PROBLEM DETAILS
A verbatim reproduction of the lines below, from the line containing "yellow square: (446, 441)" through the line containing "pink arrow: (286, 128)", both ends included, is the whole required output.

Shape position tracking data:
- - - - - - -

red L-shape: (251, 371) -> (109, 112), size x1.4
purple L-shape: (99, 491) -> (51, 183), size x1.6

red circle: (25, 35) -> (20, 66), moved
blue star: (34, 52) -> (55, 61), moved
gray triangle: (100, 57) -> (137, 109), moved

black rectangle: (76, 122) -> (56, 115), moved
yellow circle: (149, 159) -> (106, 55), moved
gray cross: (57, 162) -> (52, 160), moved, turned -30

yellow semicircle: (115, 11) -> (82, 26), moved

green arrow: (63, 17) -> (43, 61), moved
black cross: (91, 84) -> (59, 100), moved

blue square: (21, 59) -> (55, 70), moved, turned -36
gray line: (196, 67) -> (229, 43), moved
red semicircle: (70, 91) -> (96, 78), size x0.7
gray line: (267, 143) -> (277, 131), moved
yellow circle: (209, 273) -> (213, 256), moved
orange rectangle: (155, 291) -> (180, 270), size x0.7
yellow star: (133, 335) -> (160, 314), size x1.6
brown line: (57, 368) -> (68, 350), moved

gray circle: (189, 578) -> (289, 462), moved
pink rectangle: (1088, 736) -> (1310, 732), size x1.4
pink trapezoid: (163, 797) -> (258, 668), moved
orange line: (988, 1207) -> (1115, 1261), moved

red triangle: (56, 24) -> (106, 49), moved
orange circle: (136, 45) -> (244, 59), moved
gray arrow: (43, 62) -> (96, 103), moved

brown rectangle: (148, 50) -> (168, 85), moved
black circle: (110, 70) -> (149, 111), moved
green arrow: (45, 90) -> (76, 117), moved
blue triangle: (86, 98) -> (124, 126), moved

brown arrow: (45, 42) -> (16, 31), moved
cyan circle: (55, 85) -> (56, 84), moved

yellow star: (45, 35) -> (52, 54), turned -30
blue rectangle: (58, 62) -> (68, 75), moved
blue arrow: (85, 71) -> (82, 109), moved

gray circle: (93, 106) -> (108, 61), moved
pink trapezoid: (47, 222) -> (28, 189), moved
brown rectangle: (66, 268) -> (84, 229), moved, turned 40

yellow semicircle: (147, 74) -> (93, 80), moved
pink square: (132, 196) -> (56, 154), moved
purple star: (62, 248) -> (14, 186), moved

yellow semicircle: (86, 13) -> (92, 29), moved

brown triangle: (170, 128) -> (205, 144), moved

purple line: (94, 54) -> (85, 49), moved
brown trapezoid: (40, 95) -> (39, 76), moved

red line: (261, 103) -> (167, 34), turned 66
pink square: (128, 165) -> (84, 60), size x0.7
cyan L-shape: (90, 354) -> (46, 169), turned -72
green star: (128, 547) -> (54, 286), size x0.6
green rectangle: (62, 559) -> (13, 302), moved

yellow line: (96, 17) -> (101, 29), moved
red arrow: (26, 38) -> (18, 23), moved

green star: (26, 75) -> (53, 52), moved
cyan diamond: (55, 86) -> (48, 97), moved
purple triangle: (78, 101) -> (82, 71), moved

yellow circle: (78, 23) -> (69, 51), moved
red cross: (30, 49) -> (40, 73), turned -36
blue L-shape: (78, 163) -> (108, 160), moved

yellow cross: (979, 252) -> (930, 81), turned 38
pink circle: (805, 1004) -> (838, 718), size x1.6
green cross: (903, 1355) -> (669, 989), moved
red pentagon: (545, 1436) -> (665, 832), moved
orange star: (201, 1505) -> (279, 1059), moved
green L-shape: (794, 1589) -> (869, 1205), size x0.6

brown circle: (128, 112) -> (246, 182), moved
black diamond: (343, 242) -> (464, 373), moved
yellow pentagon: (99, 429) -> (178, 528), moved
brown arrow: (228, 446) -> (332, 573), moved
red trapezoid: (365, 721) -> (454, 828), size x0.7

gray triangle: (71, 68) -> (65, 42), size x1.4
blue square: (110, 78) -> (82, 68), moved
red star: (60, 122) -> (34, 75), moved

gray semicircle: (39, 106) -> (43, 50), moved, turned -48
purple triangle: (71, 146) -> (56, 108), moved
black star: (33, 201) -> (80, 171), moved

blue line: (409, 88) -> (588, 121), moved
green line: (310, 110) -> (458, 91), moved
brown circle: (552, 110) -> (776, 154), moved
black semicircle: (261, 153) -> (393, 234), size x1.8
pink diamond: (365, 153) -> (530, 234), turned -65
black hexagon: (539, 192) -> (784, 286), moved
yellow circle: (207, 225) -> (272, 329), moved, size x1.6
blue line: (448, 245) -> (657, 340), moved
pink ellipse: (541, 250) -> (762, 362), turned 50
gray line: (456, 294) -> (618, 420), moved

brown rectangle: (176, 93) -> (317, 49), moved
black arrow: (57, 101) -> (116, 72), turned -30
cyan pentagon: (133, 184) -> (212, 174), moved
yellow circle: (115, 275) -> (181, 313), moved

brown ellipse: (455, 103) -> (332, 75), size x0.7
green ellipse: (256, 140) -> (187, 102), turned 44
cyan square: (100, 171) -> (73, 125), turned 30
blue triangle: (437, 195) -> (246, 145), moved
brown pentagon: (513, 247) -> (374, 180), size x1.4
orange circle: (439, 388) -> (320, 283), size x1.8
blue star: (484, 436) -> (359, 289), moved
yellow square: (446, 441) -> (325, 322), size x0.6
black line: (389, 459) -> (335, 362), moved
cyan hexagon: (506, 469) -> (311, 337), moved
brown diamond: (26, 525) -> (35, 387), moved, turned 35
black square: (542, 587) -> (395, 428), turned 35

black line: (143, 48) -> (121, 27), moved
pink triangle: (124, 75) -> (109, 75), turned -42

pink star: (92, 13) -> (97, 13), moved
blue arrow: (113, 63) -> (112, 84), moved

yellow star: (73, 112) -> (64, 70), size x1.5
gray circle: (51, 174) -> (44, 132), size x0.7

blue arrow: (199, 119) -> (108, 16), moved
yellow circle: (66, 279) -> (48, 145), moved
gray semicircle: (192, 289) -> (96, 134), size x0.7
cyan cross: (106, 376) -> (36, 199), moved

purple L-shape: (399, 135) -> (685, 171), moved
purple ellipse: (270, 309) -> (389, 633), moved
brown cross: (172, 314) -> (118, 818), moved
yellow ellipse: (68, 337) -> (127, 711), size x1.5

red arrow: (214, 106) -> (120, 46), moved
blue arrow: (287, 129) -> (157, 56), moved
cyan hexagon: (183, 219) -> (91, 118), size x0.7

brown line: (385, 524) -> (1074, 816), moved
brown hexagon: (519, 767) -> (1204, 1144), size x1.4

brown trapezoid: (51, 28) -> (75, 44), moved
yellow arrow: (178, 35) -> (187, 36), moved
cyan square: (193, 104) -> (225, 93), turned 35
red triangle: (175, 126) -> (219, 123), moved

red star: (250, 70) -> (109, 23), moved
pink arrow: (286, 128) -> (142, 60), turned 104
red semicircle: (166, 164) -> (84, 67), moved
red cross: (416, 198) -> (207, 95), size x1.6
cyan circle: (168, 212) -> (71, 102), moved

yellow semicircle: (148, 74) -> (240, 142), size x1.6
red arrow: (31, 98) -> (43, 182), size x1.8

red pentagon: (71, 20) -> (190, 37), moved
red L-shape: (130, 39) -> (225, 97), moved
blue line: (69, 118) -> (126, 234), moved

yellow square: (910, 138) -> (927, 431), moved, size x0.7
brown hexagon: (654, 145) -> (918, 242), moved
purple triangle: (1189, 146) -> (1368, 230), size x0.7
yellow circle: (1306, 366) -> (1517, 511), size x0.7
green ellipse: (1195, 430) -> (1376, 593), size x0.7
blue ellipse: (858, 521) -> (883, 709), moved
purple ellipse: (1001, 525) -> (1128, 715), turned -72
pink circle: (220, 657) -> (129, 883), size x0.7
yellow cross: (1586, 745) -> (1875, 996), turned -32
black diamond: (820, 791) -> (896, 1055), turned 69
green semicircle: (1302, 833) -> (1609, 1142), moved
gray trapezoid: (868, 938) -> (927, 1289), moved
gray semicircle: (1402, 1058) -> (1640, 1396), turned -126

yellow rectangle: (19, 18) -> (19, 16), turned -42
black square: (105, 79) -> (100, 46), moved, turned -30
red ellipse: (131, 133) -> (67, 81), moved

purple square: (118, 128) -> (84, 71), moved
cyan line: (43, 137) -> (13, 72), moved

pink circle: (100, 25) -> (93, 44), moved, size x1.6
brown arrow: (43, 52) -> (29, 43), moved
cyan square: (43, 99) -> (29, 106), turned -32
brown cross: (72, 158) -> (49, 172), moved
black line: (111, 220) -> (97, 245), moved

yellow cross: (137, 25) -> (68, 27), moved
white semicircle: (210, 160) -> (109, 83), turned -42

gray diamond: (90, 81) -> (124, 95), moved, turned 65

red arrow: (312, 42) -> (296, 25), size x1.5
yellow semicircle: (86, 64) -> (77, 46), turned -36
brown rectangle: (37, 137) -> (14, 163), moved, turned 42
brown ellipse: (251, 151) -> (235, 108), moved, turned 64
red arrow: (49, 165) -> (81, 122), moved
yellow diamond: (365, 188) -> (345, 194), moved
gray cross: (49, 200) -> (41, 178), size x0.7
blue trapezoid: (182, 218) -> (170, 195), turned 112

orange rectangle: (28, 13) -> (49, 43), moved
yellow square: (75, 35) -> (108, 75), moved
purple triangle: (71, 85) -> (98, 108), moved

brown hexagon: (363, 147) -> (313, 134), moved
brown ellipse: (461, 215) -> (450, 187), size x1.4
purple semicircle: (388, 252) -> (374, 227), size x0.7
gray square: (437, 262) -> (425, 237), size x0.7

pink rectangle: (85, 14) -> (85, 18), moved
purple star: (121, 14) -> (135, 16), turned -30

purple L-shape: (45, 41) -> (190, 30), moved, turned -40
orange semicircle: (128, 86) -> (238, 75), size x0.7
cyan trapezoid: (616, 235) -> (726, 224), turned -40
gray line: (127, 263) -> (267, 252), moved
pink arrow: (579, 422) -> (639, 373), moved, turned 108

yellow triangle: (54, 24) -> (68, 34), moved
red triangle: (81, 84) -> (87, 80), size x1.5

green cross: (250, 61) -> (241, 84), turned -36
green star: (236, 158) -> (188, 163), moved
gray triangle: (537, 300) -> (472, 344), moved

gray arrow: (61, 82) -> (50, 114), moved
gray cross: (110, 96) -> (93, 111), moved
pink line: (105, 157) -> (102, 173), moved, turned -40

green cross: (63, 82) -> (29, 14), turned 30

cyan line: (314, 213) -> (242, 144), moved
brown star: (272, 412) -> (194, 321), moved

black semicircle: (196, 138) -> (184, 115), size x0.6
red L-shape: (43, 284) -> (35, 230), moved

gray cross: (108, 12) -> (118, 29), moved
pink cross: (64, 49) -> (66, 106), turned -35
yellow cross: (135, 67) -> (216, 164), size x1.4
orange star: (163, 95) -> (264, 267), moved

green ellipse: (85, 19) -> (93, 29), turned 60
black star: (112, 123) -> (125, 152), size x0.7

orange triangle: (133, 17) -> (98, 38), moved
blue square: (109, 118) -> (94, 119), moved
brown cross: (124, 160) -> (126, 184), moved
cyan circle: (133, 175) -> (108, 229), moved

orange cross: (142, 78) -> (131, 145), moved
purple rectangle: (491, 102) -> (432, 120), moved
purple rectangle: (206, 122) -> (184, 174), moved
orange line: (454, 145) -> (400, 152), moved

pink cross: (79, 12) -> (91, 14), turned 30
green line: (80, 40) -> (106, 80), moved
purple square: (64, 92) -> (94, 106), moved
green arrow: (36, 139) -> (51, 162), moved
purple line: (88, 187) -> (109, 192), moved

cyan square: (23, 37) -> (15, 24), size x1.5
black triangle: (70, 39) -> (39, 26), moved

- - - - - - -

SOLVED EXERCISE
yellow square: (446, 441) -> (325, 322), size x0.6
black line: (389, 459) -> (335, 362), moved
cyan hexagon: (506, 469) -> (311, 337), moved
brown diamond: (26, 525) -> (35, 387), moved, turned 35
black square: (542, 587) -> (395, 428), turned 35

black line: (143, 48) -> (121, 27), moved
pink triangle: (124, 75) -> (109, 75), turned -42

pink star: (92, 13) -> (97, 13), moved
blue arrow: (113, 63) -> (112, 84), moved

yellow star: (73, 112) -> (64, 70), size x1.5
gray circle: (51, 174) -> (44, 132), size x0.7

blue arrow: (199, 119) -> (108, 16), moved
yellow circle: (66, 279) -> (48, 145), moved
gray semicircle: (192, 289) -> (96, 134), size x0.7
cyan cross: (106, 376) -> (36, 199), moved

purple L-shape: (399, 135) -> (685, 171), moved
purple ellipse: (270, 309) -> (389, 633), moved
brown cross: (172, 314) -> (118, 818), moved
yellow ellipse: (68, 337) -> (127, 711), size x1.5

red arrow: (214, 106) -> (120, 46), moved
blue arrow: (287, 129) -> (157, 56), moved
cyan hexagon: (183, 219) -> (91, 118), size x0.7

brown line: (385, 524) -> (1074, 816), moved
brown hexagon: (519, 767) -> (1204, 1144), size x1.4

brown trapezoid: (51, 28) -> (75, 44), moved
yellow arrow: (178, 35) -> (187, 36), moved
cyan square: (193, 104) -> (225, 93), turned 35
red triangle: (175, 126) -> (219, 123), moved

red star: (250, 70) -> (109, 23), moved
pink arrow: (286, 128) -> (142, 60), turned 104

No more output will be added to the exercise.